■ **Task objective**
Lines holding the string "blue" in the listing below are to be copied.
=== Section Start ===
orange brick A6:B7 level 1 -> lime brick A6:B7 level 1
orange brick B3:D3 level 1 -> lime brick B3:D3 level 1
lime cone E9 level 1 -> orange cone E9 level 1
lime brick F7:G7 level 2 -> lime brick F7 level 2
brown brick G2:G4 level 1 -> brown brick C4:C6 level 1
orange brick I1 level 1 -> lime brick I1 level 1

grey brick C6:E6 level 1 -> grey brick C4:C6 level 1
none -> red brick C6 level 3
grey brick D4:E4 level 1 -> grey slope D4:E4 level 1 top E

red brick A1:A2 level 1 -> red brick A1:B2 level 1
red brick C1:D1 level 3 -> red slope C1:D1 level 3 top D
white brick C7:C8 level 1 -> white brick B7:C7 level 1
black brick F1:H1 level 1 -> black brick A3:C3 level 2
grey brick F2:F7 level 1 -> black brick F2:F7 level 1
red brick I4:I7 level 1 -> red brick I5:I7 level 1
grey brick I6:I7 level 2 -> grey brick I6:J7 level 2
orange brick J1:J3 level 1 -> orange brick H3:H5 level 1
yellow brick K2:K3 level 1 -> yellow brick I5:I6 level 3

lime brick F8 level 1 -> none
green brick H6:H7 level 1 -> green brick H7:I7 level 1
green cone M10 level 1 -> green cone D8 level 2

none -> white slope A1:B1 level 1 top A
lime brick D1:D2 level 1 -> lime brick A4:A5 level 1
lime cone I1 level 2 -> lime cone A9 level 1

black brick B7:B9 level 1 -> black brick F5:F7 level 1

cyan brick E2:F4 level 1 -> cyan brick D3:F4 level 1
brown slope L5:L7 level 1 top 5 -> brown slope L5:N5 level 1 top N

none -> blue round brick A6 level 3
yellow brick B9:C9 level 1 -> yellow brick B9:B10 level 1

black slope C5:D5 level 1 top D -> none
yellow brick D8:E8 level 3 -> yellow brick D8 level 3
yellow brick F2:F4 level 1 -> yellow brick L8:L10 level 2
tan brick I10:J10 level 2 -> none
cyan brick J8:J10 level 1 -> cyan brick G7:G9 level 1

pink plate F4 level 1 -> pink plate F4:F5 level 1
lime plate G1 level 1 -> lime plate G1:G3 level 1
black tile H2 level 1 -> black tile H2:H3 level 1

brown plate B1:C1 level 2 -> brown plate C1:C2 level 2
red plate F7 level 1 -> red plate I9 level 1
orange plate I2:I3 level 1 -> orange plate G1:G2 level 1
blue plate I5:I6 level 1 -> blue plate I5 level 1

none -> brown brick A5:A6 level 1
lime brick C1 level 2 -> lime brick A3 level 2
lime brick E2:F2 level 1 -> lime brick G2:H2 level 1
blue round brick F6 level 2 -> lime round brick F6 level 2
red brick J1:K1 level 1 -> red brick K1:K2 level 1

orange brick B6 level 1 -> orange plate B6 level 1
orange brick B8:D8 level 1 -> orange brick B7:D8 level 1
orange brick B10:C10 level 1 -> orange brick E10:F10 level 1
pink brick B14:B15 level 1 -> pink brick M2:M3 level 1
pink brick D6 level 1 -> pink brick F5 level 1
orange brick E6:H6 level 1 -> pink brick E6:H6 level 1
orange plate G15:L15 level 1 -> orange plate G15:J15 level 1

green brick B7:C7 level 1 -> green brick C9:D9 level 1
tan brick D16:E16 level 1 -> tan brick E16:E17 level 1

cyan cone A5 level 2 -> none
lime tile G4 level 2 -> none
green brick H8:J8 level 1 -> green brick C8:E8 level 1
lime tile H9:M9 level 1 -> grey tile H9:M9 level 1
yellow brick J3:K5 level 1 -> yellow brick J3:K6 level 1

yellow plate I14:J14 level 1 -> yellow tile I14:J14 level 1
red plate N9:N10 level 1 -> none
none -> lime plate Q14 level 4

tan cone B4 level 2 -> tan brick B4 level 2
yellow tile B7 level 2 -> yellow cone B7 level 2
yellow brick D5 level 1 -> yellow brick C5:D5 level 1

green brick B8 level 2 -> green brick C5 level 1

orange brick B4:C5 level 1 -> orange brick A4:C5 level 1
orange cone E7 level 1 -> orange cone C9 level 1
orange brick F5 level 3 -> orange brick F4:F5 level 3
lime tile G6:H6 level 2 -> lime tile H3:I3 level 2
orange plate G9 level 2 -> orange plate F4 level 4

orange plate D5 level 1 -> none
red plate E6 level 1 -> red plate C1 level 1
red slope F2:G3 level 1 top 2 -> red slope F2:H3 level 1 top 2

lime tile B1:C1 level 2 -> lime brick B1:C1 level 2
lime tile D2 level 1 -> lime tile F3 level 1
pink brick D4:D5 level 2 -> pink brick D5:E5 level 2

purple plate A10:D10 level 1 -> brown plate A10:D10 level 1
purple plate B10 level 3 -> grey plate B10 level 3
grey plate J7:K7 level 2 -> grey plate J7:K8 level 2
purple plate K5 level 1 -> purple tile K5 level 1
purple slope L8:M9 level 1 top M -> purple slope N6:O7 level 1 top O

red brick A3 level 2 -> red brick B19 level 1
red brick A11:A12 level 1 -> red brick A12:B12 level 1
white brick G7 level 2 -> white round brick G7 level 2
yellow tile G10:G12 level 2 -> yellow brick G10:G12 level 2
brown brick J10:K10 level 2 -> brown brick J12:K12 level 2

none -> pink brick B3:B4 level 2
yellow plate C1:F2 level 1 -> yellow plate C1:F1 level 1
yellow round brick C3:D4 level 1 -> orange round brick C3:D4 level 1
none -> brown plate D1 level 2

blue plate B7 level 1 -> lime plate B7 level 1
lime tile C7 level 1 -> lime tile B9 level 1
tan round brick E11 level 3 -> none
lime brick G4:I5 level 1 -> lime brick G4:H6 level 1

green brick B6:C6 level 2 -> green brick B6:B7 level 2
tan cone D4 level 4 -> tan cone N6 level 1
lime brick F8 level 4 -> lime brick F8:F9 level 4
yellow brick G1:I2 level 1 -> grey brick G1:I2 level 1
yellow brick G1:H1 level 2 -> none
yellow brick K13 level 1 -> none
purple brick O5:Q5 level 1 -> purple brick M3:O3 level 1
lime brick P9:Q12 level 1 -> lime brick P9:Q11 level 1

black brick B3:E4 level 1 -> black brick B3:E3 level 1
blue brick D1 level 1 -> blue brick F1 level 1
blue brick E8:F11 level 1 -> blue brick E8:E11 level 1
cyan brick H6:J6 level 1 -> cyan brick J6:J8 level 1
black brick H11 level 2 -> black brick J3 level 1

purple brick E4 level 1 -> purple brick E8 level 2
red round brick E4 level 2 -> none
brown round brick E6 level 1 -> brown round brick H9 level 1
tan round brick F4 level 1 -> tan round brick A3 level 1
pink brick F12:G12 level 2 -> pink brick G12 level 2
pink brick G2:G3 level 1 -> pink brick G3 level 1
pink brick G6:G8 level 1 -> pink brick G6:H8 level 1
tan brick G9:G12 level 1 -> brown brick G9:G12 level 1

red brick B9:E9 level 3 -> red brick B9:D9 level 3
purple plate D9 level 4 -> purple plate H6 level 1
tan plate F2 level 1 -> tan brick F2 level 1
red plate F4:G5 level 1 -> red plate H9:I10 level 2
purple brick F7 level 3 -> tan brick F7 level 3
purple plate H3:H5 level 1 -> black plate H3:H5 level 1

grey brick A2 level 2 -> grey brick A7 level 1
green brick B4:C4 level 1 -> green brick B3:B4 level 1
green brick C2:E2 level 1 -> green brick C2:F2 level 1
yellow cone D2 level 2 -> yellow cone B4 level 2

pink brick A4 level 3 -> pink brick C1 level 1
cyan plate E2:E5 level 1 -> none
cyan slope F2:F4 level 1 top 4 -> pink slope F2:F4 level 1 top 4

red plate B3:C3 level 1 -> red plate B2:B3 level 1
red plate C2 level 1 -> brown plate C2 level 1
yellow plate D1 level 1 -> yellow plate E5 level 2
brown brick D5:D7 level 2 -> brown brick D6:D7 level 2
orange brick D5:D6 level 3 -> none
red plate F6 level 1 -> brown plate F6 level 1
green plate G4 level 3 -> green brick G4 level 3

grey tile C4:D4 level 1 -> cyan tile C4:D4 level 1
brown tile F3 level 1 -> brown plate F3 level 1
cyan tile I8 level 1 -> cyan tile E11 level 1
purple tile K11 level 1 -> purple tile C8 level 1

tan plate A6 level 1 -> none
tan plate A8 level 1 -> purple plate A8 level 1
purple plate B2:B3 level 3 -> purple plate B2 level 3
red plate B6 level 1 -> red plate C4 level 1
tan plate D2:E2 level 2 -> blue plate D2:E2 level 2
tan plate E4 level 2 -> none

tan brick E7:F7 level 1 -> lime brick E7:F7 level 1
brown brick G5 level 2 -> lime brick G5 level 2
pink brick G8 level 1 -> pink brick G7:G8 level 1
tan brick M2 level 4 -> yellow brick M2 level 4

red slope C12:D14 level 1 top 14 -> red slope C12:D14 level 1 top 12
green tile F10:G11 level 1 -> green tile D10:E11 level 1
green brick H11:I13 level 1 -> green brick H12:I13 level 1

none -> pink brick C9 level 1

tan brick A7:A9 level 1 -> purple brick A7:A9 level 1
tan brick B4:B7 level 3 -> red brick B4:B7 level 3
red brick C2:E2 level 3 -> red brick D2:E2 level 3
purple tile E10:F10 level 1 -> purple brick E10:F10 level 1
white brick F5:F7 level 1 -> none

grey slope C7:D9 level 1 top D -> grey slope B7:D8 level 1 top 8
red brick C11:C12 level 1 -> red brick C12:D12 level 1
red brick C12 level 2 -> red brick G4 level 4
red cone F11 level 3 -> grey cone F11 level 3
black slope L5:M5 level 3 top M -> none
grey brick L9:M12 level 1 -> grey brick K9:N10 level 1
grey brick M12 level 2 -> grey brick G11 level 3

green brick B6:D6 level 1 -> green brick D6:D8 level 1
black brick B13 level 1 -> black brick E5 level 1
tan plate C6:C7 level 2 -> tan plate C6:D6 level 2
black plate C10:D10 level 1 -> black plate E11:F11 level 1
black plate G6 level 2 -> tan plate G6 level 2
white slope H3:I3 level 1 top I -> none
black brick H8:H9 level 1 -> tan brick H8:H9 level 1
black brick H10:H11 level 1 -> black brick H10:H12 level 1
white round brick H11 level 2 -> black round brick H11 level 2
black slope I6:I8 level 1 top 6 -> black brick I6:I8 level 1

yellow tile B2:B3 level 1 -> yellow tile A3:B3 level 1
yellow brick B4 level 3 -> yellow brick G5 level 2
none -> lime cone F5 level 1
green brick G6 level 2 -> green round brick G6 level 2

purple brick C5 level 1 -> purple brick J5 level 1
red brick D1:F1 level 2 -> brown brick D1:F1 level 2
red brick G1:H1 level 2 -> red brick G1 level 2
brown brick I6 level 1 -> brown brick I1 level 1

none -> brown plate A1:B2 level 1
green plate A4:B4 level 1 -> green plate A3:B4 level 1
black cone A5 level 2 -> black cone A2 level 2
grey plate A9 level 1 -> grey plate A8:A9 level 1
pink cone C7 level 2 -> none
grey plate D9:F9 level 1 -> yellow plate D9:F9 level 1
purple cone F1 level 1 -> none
=== Section End ===
■ **The answer**
none -> blue round brick A6 level 3
blue plate I5:I6 level 1 -> blue plate I5 level 1
blue round brick F6 level 2 -> lime round brick F6 level 2
blue plate B7 level 1 -> lime plate B7 level 1
blue brick D1 level 1 -> blue brick F1 level 1
blue brick E8:F11 level 1 -> blue brick E8:E11 level 1
tan plate D2:E2 level 2 -> blue plate D2:E2 level 2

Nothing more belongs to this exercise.